━━━━━ RECORDS FOR PROCESSING ━━━━━
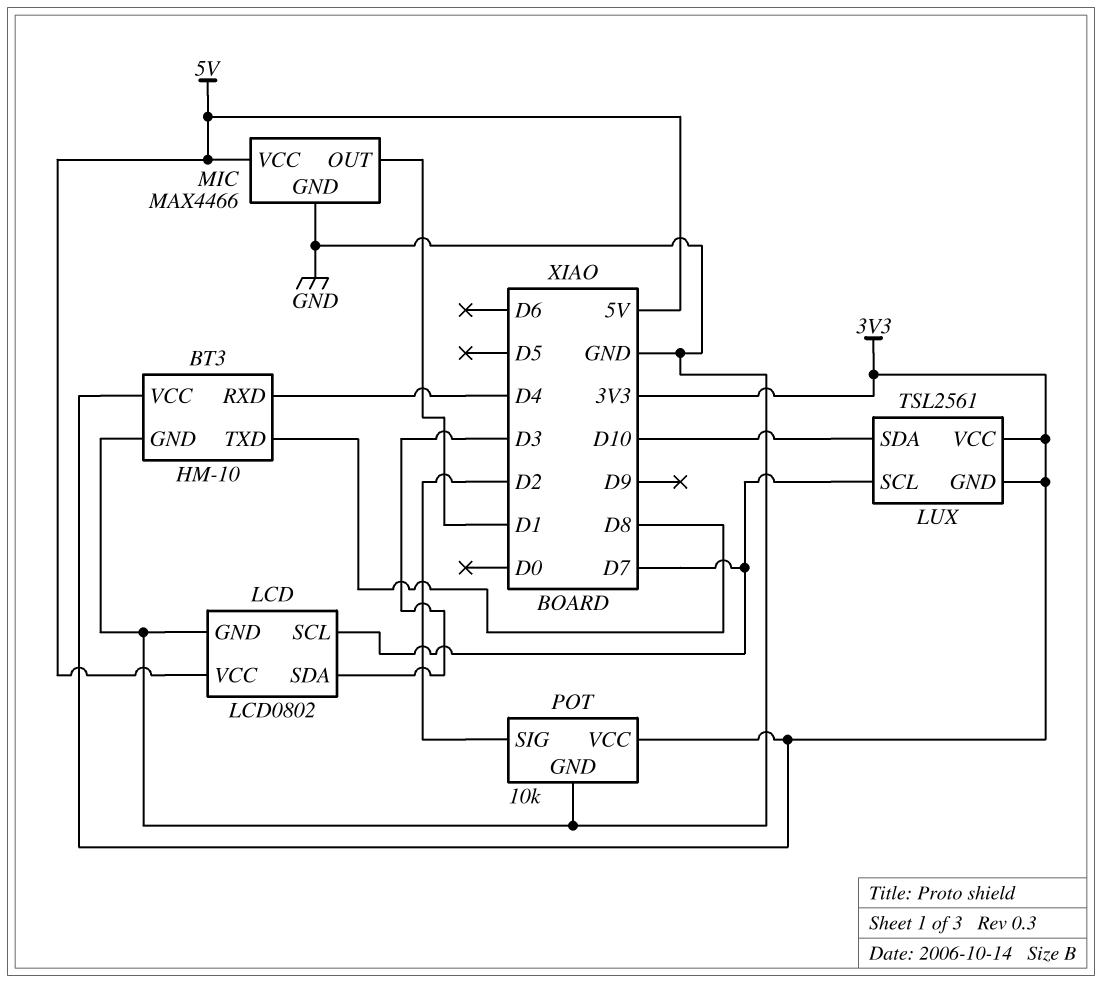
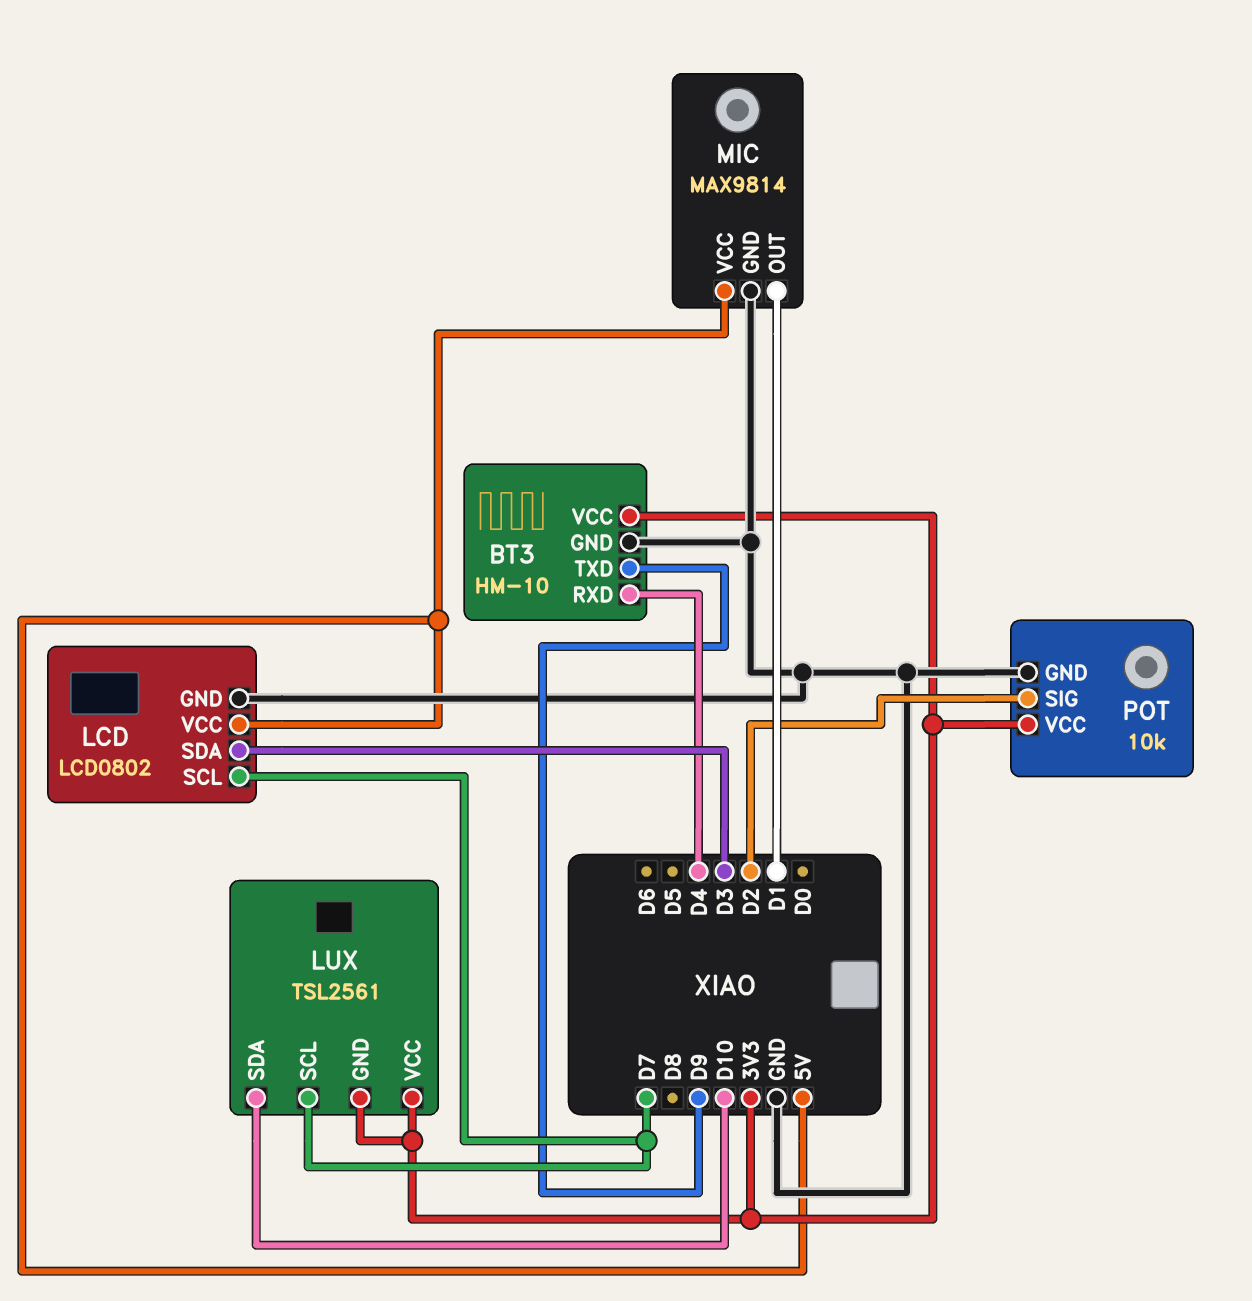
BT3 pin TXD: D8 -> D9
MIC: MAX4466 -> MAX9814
━━━━━
━━━━━ RECORDS FOR PROCESSING ━━━━━
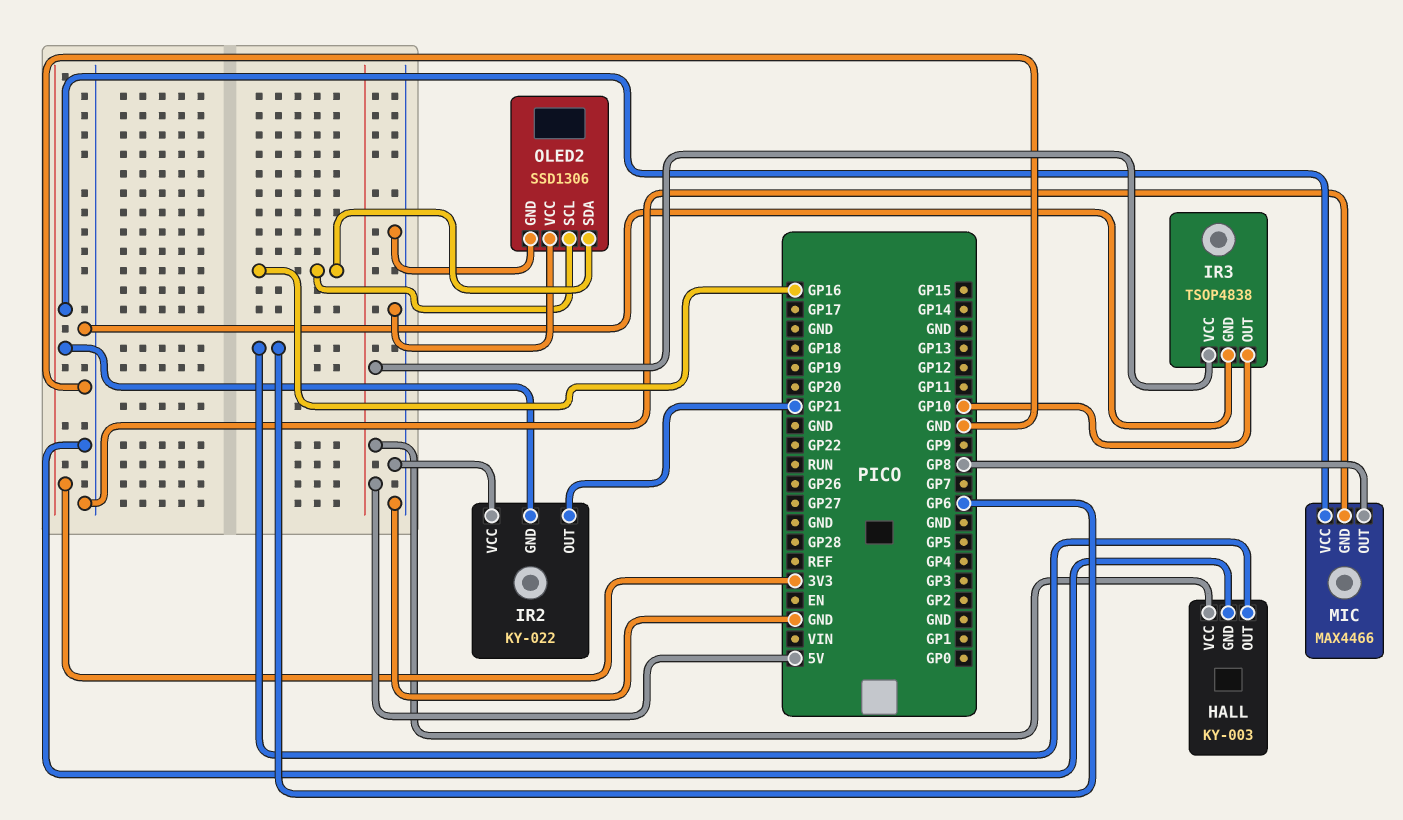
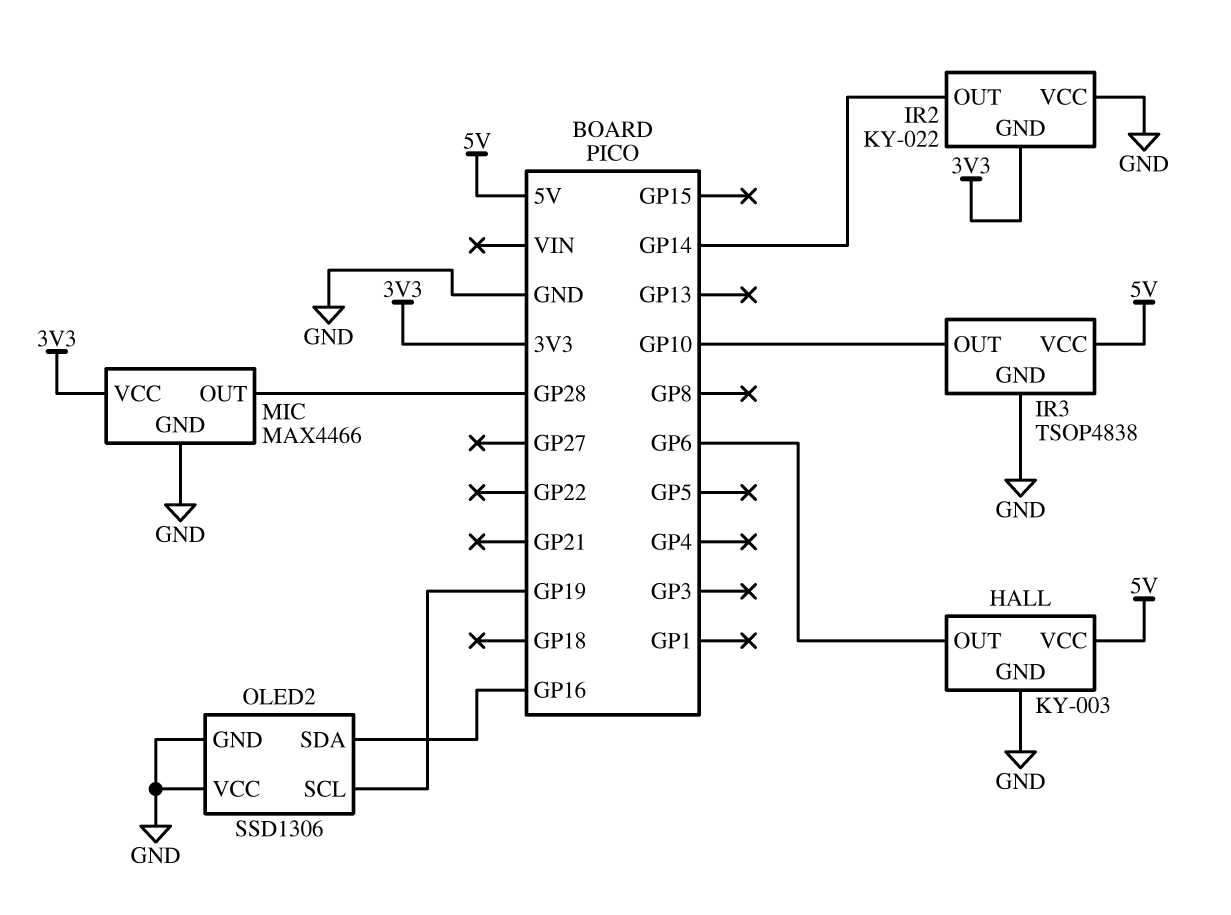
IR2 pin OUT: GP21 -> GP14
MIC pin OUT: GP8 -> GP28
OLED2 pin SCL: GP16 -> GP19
━━━━━
### WORK REQUIRED
Reproduce the entries above exactly, but only the lines between the line holding "IR2 pin OUT: GP21 -> GP14" and the line holding "OLED2 pin SCL: GP16 -> GP19", inclusive.

### EXERCISE RESULT
IR2 pin OUT: GP21 -> GP14
MIC pin OUT: GP8 -> GP28
OLED2 pin SCL: GP16 -> GP19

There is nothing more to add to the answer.